*Exercise requirements*
Please copy out every line of the listing below in which the word "none" appears.

*Task material*
*** Block opens ***
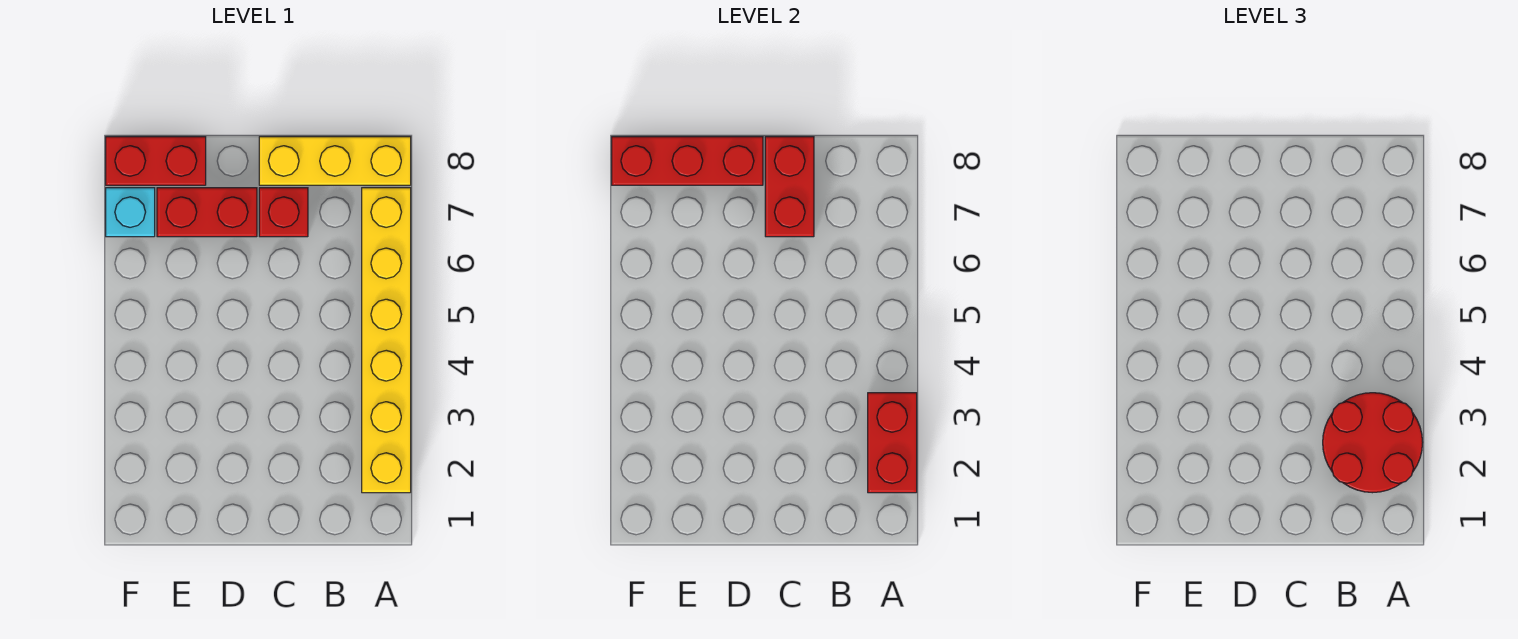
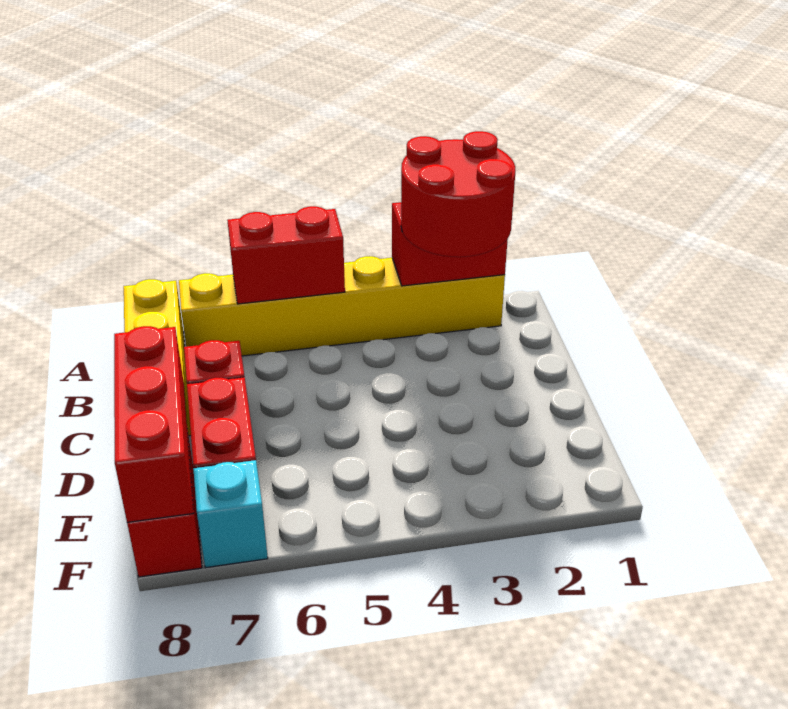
red brick C7:C8 level 2 -> red brick A5:A6 level 2

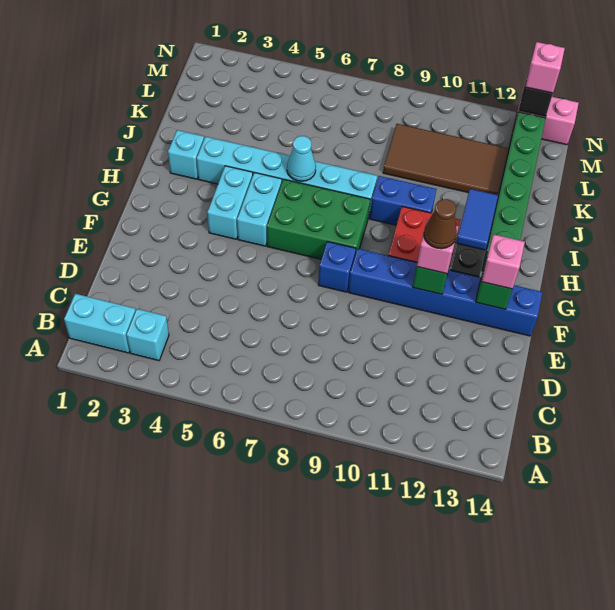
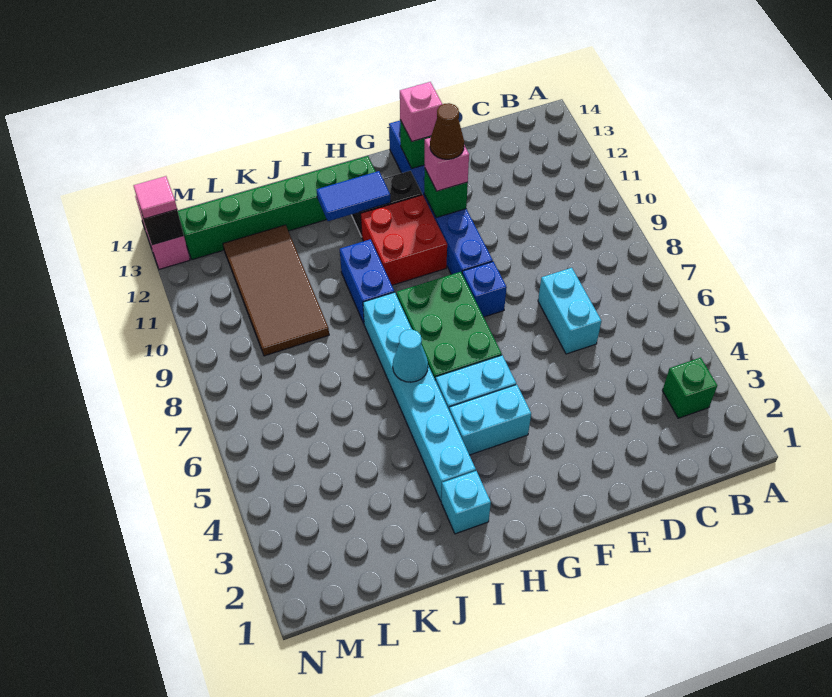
cyan brick B1:B2 level 1 -> cyan brick D6:D7 level 1
cyan brick B3 level 1 -> green brick B3 level 1
pink brick N13 level 3 -> pink tile N13 level 3

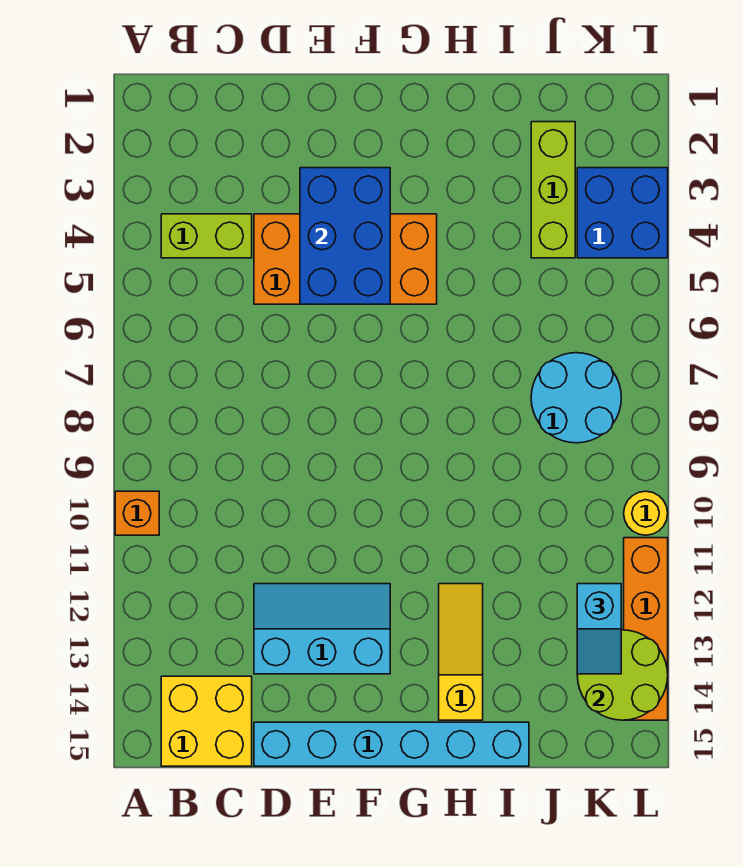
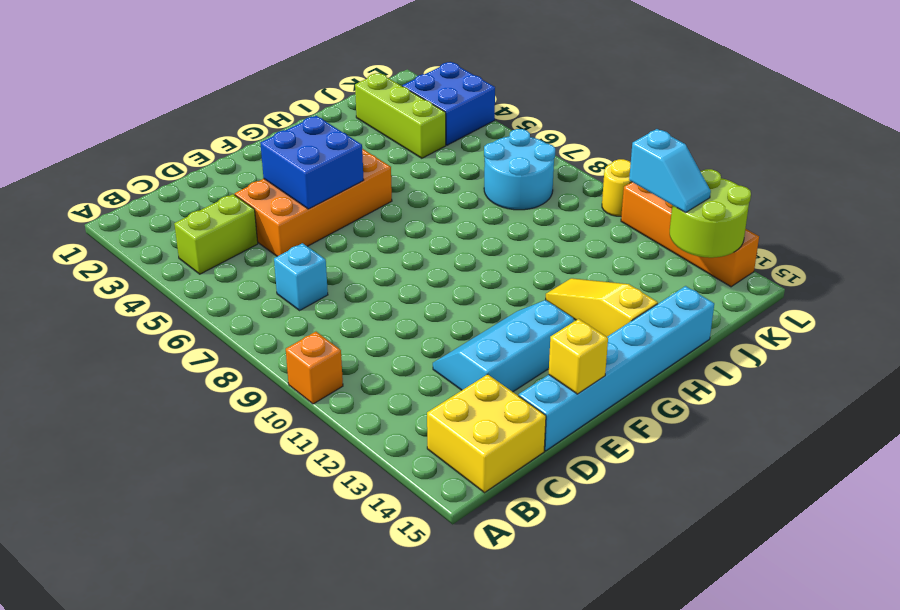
none -> cyan brick C7 level 1
blue brick E3:F5 level 2 -> blue brick E4:F5 level 2
none -> yellow brick E15 level 2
*** Block closes ***
*Exercise answer*
none -> cyan brick C7 level 1
none -> yellow brick E15 level 2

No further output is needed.